Repeat only the stretch of lines below that runs from the line with "Pending messages: [439,226,692,412]" through the line with "Converter: [963,384,1306,554] ->", unaltered.

□ □ □ □

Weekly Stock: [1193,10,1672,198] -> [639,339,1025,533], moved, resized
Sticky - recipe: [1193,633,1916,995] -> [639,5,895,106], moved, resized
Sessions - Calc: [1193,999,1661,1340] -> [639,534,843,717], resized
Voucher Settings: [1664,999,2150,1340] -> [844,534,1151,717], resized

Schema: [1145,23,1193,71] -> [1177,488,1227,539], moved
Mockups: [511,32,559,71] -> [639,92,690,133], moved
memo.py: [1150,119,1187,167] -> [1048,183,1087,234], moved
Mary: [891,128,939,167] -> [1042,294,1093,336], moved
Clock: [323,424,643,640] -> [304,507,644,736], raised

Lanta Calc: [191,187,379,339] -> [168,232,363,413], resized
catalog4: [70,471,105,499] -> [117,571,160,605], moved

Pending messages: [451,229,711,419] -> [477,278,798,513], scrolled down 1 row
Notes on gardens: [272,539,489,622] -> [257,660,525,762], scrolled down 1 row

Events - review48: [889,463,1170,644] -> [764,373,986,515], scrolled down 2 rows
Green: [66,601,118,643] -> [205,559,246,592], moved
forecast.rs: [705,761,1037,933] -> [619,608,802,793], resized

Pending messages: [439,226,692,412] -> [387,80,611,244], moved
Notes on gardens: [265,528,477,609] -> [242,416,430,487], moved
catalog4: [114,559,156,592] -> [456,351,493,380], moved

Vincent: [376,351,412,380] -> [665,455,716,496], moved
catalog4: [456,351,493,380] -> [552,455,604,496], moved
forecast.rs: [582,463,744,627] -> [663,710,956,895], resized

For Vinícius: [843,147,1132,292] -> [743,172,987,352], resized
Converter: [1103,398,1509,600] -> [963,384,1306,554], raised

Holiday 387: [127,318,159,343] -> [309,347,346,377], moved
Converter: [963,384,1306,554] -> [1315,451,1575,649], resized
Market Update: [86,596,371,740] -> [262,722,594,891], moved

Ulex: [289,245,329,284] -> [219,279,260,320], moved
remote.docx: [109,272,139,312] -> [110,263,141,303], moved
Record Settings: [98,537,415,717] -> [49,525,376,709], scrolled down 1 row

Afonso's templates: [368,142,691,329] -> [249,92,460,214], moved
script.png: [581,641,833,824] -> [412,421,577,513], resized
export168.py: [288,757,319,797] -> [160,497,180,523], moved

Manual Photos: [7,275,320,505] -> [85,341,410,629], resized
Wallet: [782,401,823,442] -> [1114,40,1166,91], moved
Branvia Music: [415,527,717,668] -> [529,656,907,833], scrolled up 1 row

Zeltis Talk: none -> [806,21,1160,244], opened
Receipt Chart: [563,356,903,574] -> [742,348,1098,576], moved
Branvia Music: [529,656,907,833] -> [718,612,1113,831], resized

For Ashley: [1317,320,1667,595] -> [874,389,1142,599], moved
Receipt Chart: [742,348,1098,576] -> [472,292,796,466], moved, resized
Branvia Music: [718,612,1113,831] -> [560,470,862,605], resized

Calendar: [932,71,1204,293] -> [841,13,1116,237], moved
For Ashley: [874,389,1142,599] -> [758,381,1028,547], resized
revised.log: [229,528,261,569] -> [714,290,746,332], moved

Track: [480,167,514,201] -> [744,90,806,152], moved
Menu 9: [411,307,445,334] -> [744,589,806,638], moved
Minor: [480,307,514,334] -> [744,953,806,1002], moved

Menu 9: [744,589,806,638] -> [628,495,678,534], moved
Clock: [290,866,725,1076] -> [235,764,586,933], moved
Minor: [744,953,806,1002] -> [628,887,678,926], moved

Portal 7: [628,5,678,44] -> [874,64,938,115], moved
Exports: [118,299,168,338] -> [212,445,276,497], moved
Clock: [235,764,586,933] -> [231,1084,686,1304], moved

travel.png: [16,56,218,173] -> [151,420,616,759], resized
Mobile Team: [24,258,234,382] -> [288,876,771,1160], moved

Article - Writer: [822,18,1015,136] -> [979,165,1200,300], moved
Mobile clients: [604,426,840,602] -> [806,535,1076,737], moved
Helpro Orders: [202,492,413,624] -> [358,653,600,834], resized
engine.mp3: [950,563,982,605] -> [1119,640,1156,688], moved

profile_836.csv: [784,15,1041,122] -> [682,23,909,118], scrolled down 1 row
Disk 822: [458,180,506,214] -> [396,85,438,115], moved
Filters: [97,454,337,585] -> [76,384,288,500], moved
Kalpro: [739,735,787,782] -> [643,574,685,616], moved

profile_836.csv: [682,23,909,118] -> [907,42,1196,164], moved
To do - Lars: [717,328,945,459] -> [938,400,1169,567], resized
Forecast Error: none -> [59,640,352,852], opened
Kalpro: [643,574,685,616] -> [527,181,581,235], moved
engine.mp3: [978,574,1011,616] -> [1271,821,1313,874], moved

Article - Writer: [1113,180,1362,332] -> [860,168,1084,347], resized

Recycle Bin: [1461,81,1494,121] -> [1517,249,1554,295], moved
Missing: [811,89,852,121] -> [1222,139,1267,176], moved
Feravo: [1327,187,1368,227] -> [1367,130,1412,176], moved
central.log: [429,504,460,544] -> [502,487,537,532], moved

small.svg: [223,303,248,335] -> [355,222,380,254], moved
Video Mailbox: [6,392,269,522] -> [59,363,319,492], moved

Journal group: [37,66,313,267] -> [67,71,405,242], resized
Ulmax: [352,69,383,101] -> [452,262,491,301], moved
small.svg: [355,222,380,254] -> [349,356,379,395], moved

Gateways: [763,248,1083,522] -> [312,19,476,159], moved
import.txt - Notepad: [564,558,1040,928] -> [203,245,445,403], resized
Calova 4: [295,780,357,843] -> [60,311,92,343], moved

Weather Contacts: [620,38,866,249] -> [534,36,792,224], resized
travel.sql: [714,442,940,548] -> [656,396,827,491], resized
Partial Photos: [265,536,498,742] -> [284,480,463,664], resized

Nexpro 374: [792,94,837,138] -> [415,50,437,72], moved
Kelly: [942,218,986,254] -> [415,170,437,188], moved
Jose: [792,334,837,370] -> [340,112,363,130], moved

□ □ □ □

# REPLY TO THE TASK
Pending messages: [439,226,692,412] -> [387,80,611,244], moved
Notes on gardens: [265,528,477,609] -> [242,416,430,487], moved
catalog4: [114,559,156,592] -> [456,351,493,380], moved

Vincent: [376,351,412,380] -> [665,455,716,496], moved
catalog4: [456,351,493,380] -> [552,455,604,496], moved
forecast.rs: [582,463,744,627] -> [663,710,956,895], resized

For Vinícius: [843,147,1132,292] -> [743,172,987,352], resized
Converter: [1103,398,1509,600] -> [963,384,1306,554], raised

Holiday 387: [127,318,159,343] -> [309,347,346,377], moved
Converter: [963,384,1306,554] -> [1315,451,1575,649], resized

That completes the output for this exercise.